= Beginning of Section =

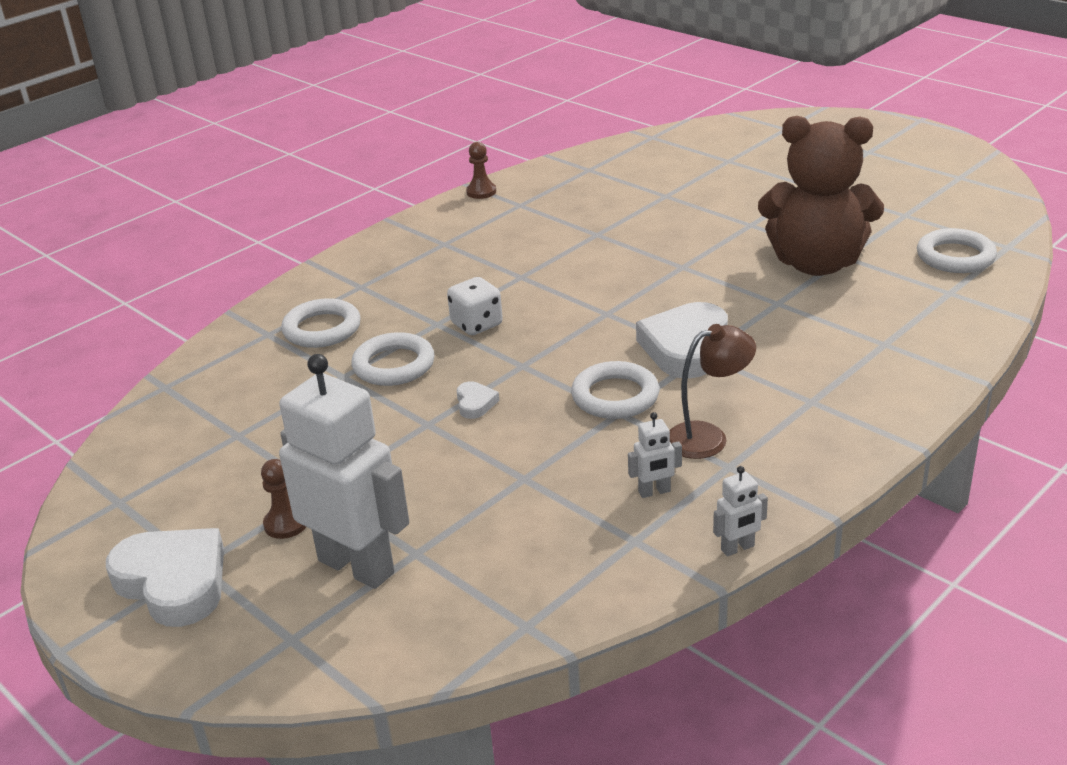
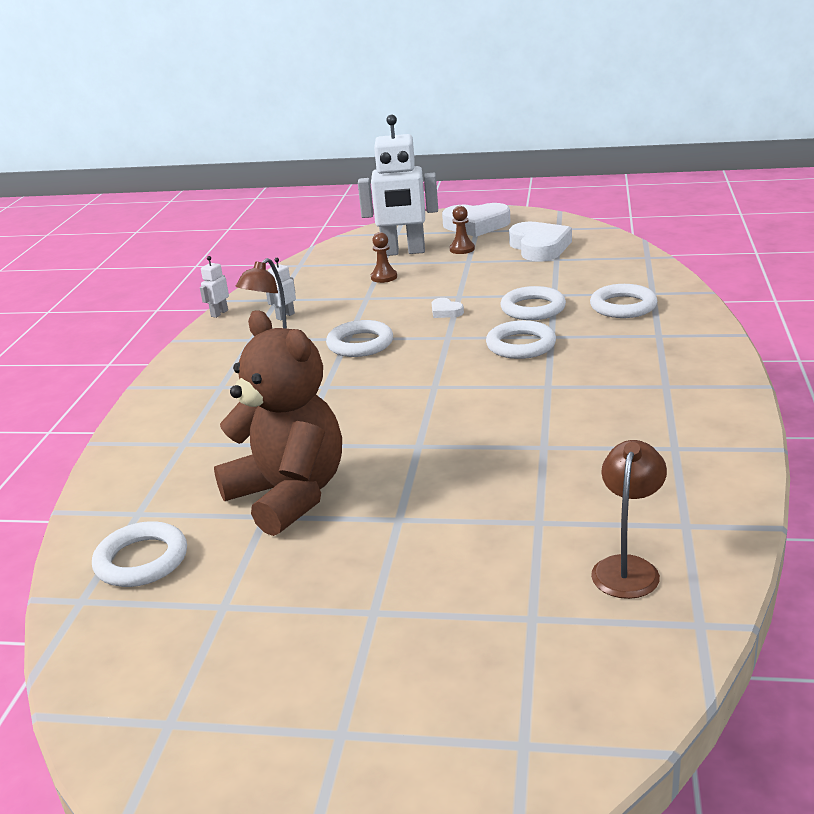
camera: 145 degrees right, 5 degrees down
(476, 324) = (521, 345): white dice -> white ring
(481, 192) = (742, 445): brown pawn -> brown pawn (384, 277)
(650, 163) = (628, 568): none -> brown lamp
(685, 347) = (343, 385): white heart -> white heart (539, 247)
(816, 264) = (289, 495): brown teddy bear -> brown teddy bear turned 75 degrees clockwise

= End of Section =

**BRIEF**
Output must match the lines from the start of the records above through the line that contains "(685, 347) = (343, 385): white", exactly and with every picture removed.

**ANSWER SECTION**
camera: 145 degrees right, 5 degrees down
(476, 324) = (521, 345): white dice -> white ring
(481, 192) = (742, 445): brown pawn -> brown pawn (384, 277)
(650, 163) = (628, 568): none -> brown lamp
(685, 347) = (343, 385): white heart -> white heart (539, 247)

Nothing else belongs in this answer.